What the task asks: Reproduce the entries below exactly, but leave the pictures out.

══ Data for this exercise

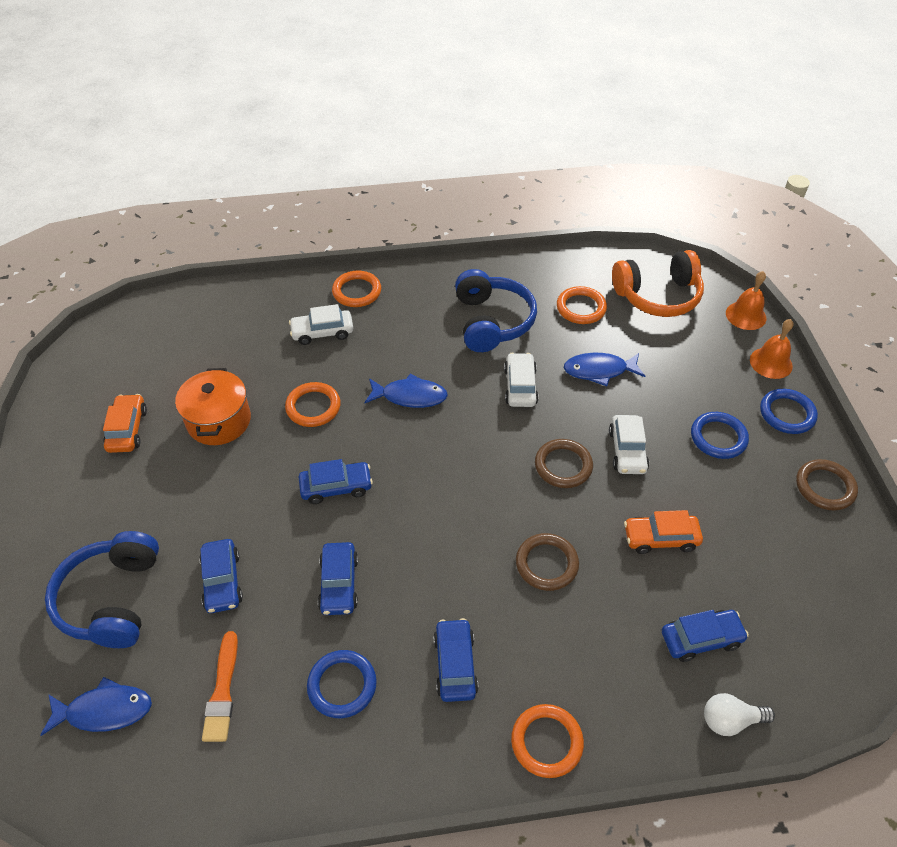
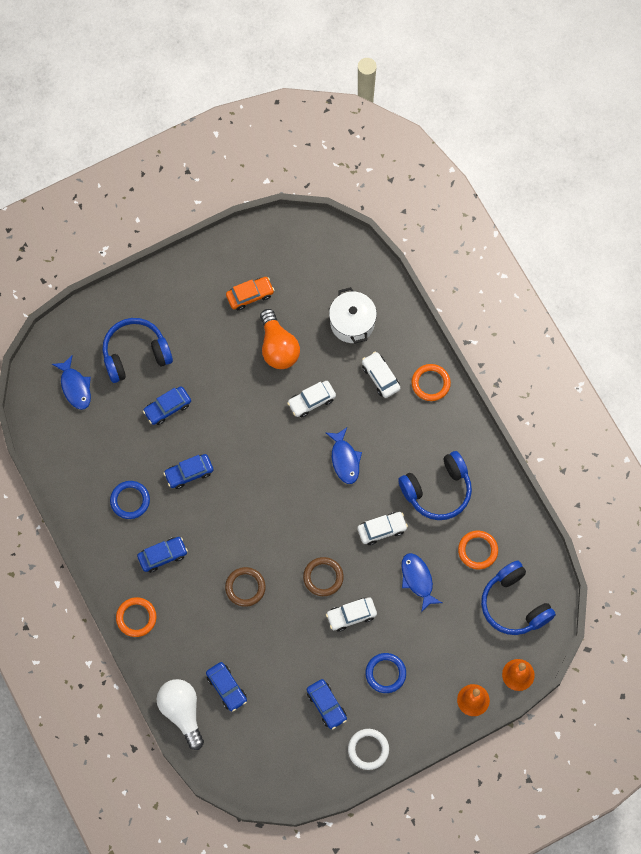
camera: 70 degrees right, 20 degrees up
(219, 421) = (278, 347): orange pot -> orange light bulb
(222, 691) = (105, 440): orange brush -> none
(237, 338) = (352, 323): none -> white pot
(313, 407) = (311, 401): orange ring -> white car
(336, 487) = (254, 443): blue car -> blue car (326, 705)
(658, 295) = (514, 604): orange headphones -> blue headphones
(660, 538) = (288, 651): orange car -> none
(730, 720) = (182, 712): white light bulb -> white light bulb, size x1.72
(787, 414) = (426, 717): blue ring -> none
(825, 487) = (368, 749): brown ring -> white ring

════

Solution:
camera: 70 degrees right, 20 degrees up
(219, 421) = (278, 347): orange pot -> orange light bulb
(222, 691) = (105, 440): orange brush -> none
(237, 338) = (352, 323): none -> white pot
(313, 407) = (311, 401): orange ring -> white car
(336, 487) = (254, 443): blue car -> blue car (326, 705)
(658, 295) = (514, 604): orange headphones -> blue headphones
(660, 538) = (288, 651): orange car -> none
(730, 720) = (182, 712): white light bulb -> white light bulb, size x1.72
(787, 414) = (426, 717): blue ring -> none
(825, 487) = (368, 749): brown ring -> white ring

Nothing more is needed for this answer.